What is being asked
Report each line of the data below that contains the string "positioned", copying every such line in full.

Data provided

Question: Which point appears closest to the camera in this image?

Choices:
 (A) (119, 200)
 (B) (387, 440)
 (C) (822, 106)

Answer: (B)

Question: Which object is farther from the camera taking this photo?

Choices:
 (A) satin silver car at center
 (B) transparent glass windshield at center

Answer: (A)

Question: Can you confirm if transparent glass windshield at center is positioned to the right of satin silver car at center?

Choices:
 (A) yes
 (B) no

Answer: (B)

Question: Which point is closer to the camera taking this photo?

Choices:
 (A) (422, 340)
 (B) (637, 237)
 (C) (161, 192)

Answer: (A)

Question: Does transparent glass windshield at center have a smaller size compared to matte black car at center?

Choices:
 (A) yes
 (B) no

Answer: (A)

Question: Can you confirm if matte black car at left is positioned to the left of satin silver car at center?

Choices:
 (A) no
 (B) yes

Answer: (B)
==
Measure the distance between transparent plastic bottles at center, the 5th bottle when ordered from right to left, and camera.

Exercise answer
Question: Can you confirm if transparent glass windshield at center is positioned to the right of satin silver car at center?
Question: Can you confirm if matte black car at left is positioned to the left of satin silver car at center?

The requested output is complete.